MATERIAL PROVIDED: Begin

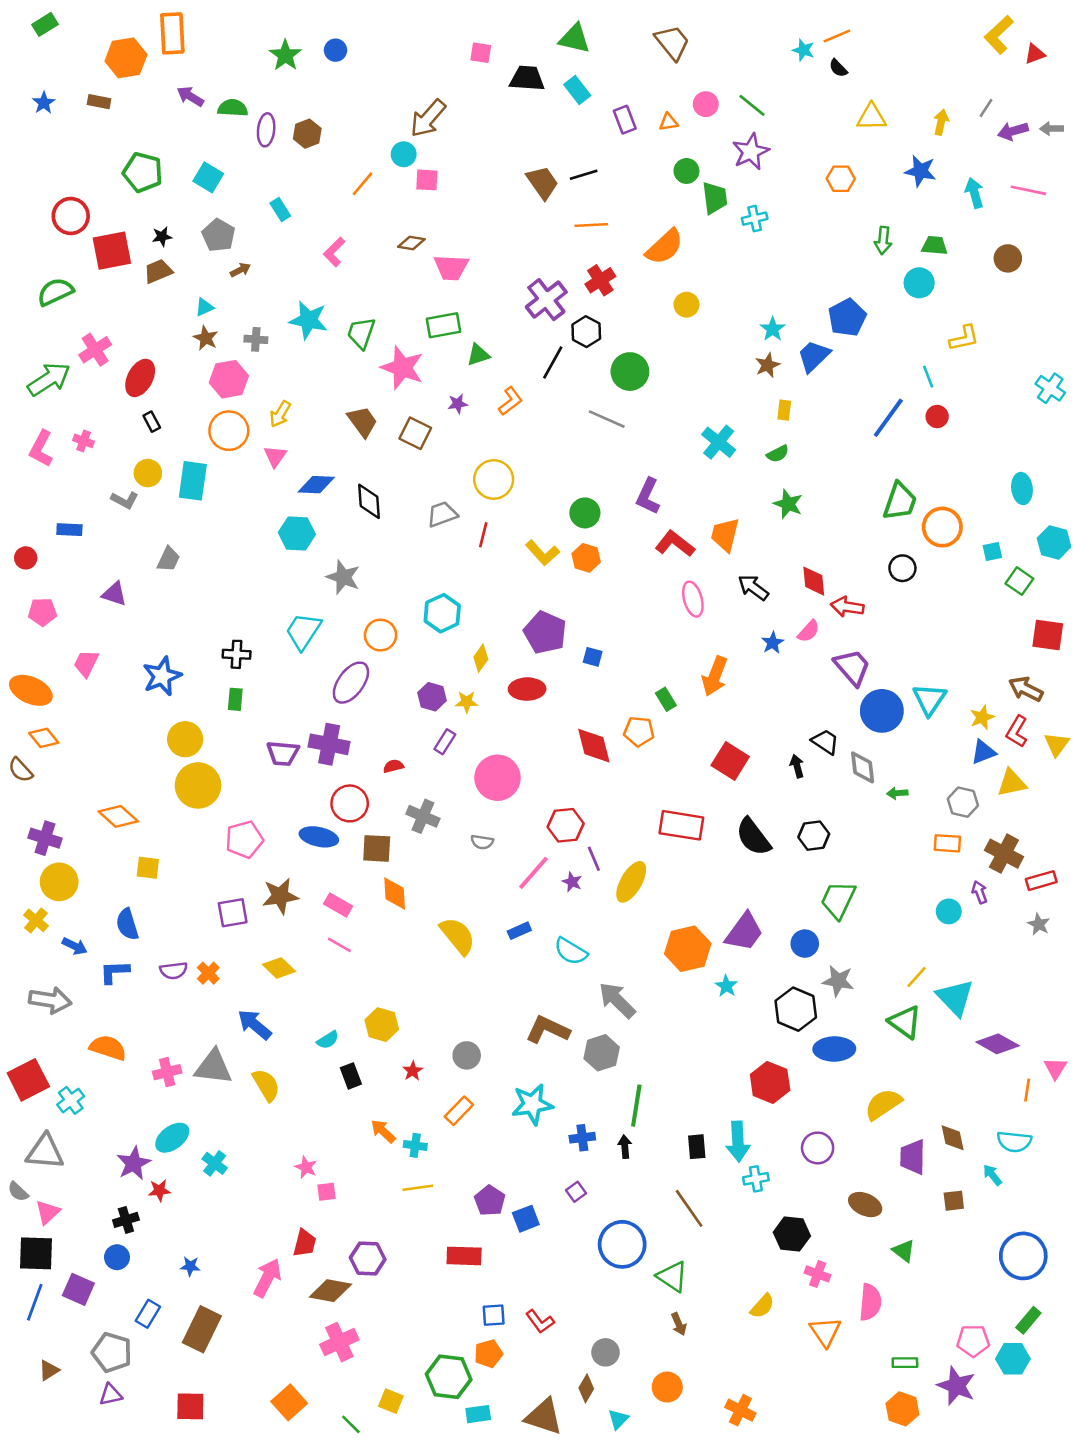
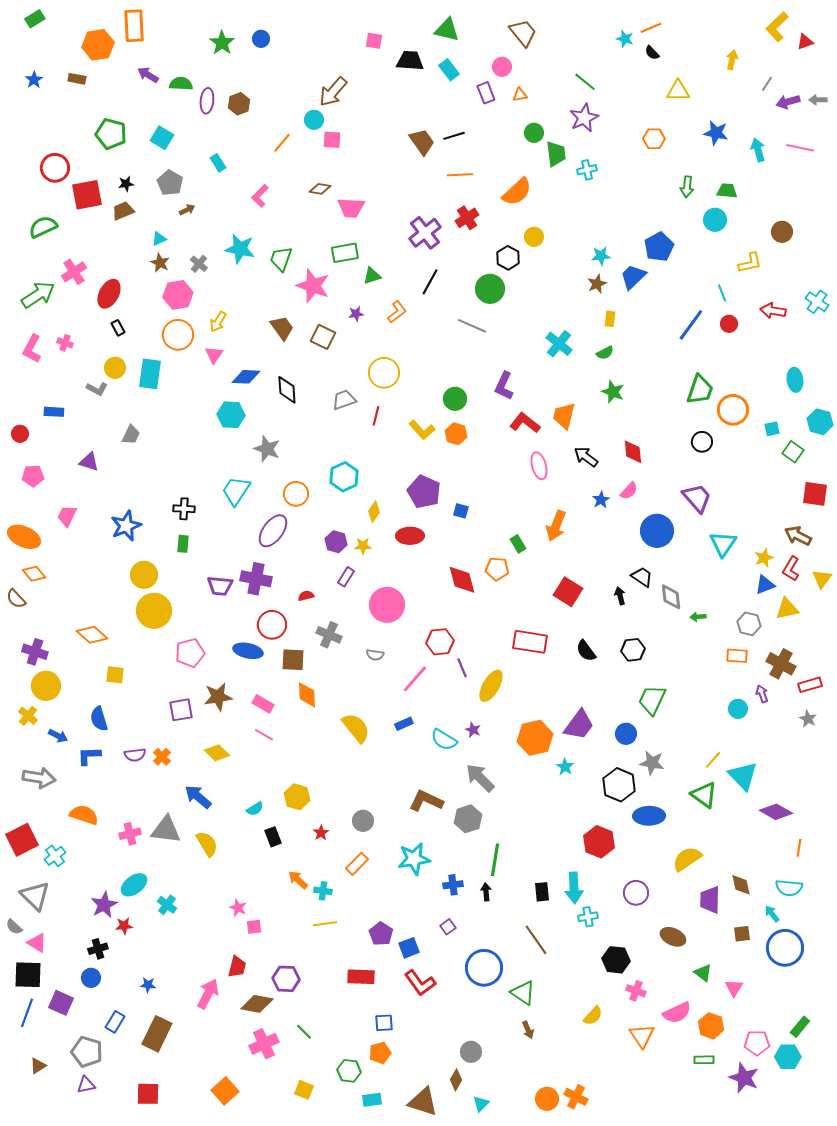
pink circle: (706, 104) -> (502, 67), moved
yellow arrow: (941, 122) -> (732, 60), moved
brown circle: (1008, 258) -> (782, 232), moved
cyan star: (773, 329) -> (601, 256), turned 30
black hexagon: (586, 332) -> (508, 258), moved
gray cross: (256, 339) -> (199, 264), turned 36
red arrow: (847, 607) -> (773, 311), moved
purple trapezoid: (852, 667) -> (697, 498), moved
blue circle: (882, 711) -> (657, 531), moved
black semicircle: (753, 837) -> (586, 651), size x0.7
purple star: (572, 882) -> (473, 730), moved
pink triangle: (1055, 1068) -> (734, 988), moved
gray triangle: (45, 1152) -> (35, 896), turned 40
pink triangle: (48, 1212) -> (37, 943), turned -45
blue circle: (1023, 1256) -> (785, 948), moved
pink semicircle: (870, 1302) -> (677, 1013), turned 60
red L-shape: (540, 1322) -> (420, 983), moved, size x1.4
green hexagon: (449, 1377) -> (349, 1071), size x0.7
orange circle: (667, 1387) -> (547, 1099), moved
orange hexagon: (902, 1409) -> (711, 1026), moved
green line: (351, 1424) -> (304, 1032), moved

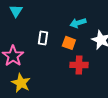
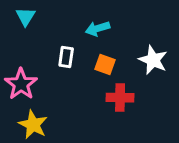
cyan arrow: (78, 23) -> (98, 29), moved

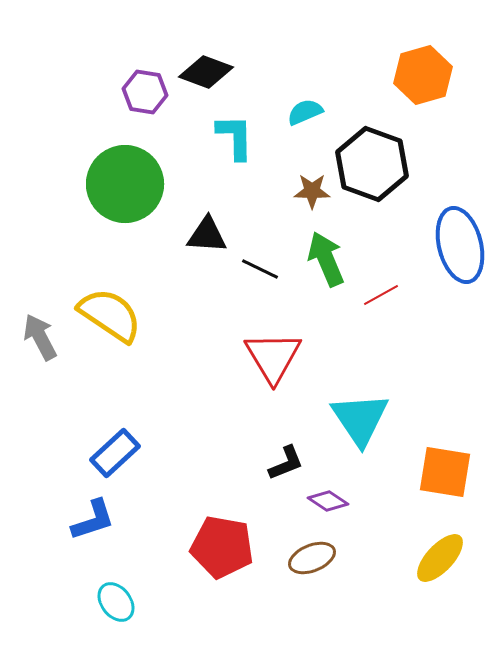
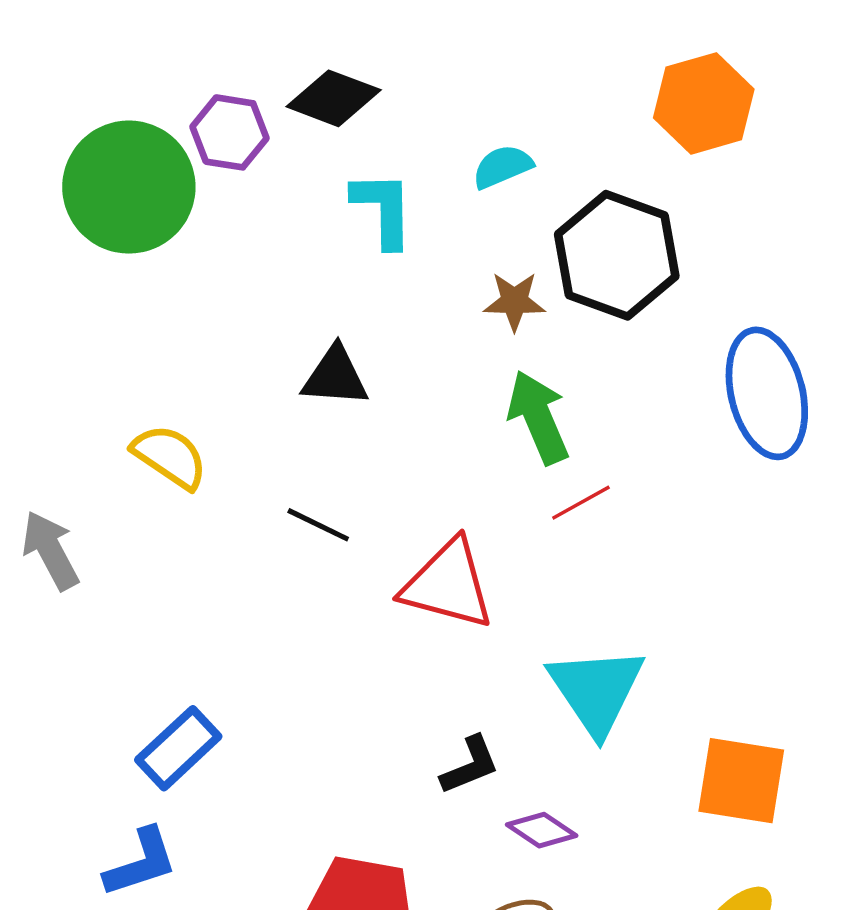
green circle: (125, 184) -> (129, 187), moved
black line: (260, 269) -> (318, 525), moved
red line: (381, 295) -> (581, 503), moved
yellow semicircle: (110, 315) -> (170, 457), moved, size x0.7
red triangle: (273, 357) -> (448, 584), turned -44

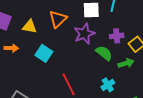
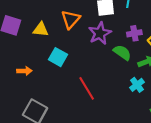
orange arrow: (11, 48) -> (24, 71), moved
cyan cross: (108, 85) -> (137, 85), moved

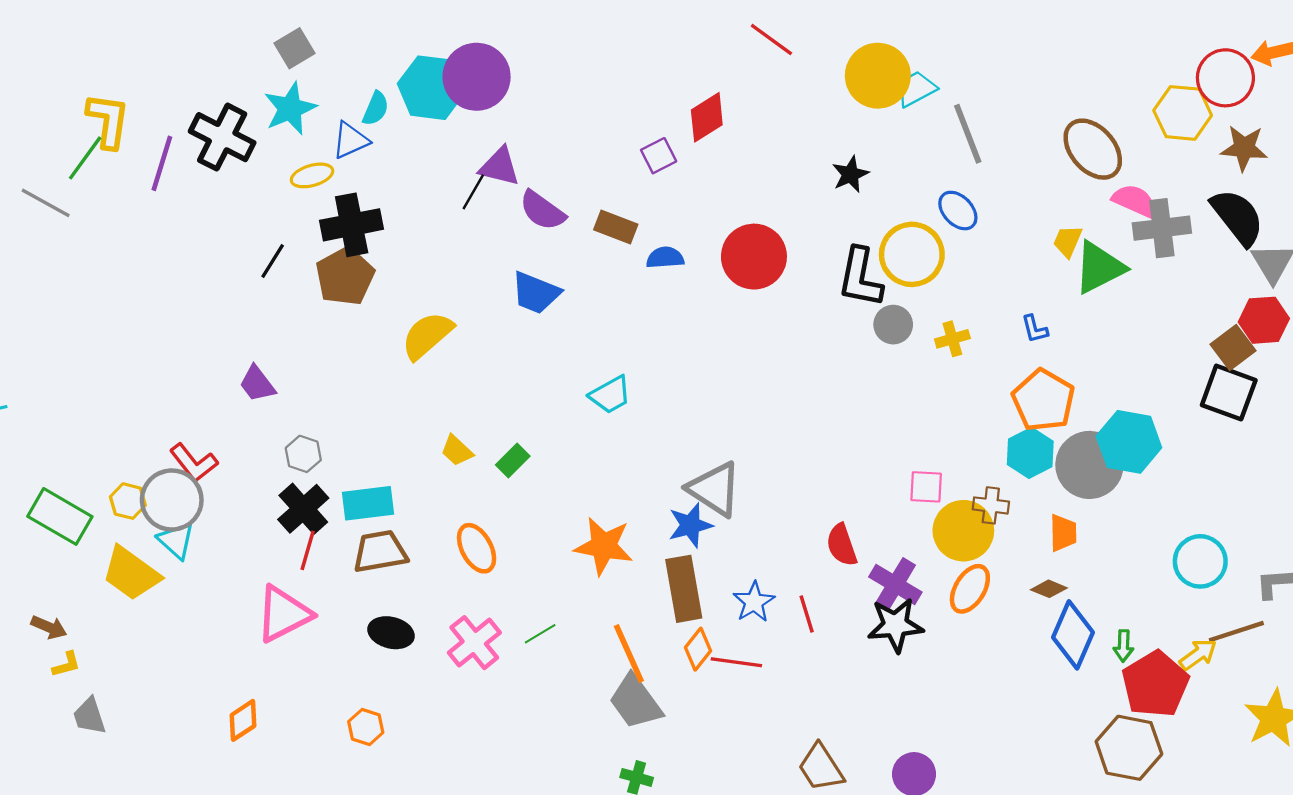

MATERIAL PROVIDED: End

*WHAT IS EXPECTED*: Using the data above, print only the lines starting at the one with "red L-shape: (540, 1322)" and ending at the one with "green circle: (125, 184) -> (129, 187), moved", exactly as they stand, minus the pictures.

*OUTPUT*:
red L-shape: (540, 1322) -> (420, 983), moved, size x1.4
green hexagon: (449, 1377) -> (349, 1071), size x0.7
orange circle: (667, 1387) -> (547, 1099), moved
orange hexagon: (902, 1409) -> (711, 1026), moved
green line: (351, 1424) -> (304, 1032), moved

cyan arrow: (78, 23) -> (98, 29), moved

green circle: (125, 184) -> (129, 187), moved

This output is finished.